-------- RECORDS SHOWN --------

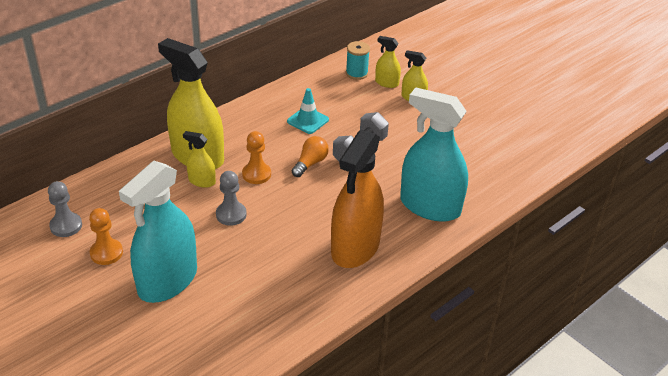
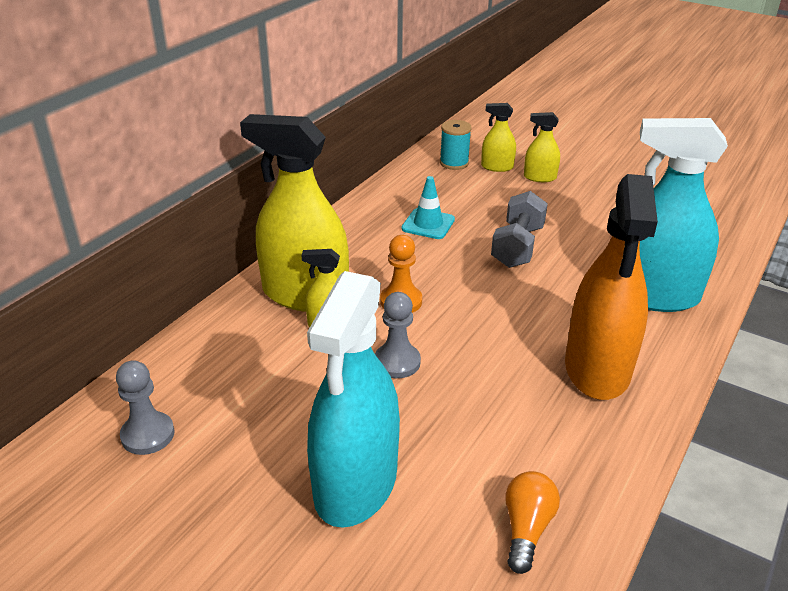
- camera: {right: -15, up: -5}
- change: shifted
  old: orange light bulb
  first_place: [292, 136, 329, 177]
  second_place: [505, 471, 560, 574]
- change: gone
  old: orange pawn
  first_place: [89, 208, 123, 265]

--------

◆ EXERCISE PROMPT
Your answer must be an exact copy of the listing, minus its pictures.

◆ EXERCISE RESPONSE
- camera: {right: -15, up: -5}
- change: shifted
  old: orange light bulb
  first_place: [292, 136, 329, 177]
  second_place: [505, 471, 560, 574]
- change: gone
  old: orange pawn
  first_place: [89, 208, 123, 265]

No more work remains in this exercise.